◆ Working data ◆
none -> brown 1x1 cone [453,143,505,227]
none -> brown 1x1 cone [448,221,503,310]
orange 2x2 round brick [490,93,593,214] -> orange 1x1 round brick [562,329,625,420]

==

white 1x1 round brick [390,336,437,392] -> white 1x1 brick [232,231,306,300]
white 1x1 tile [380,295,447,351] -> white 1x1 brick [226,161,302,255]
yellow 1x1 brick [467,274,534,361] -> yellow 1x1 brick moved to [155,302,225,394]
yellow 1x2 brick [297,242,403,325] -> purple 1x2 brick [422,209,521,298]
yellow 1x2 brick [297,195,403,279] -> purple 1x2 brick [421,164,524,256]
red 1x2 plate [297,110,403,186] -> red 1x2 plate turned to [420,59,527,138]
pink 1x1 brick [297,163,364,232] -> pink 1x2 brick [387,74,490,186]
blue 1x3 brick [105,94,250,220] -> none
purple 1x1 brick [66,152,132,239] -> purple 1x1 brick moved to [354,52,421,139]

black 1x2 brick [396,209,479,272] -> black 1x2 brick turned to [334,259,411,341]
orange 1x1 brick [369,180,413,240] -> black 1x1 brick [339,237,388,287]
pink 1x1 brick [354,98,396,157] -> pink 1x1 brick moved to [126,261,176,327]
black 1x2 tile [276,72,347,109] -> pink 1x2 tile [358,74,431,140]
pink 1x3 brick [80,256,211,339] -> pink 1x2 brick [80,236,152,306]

◆ Problem ◆
Within the listing above, each line containing "tile" is counted once; report the total and nothing else.

◆ Expected answer ◆
2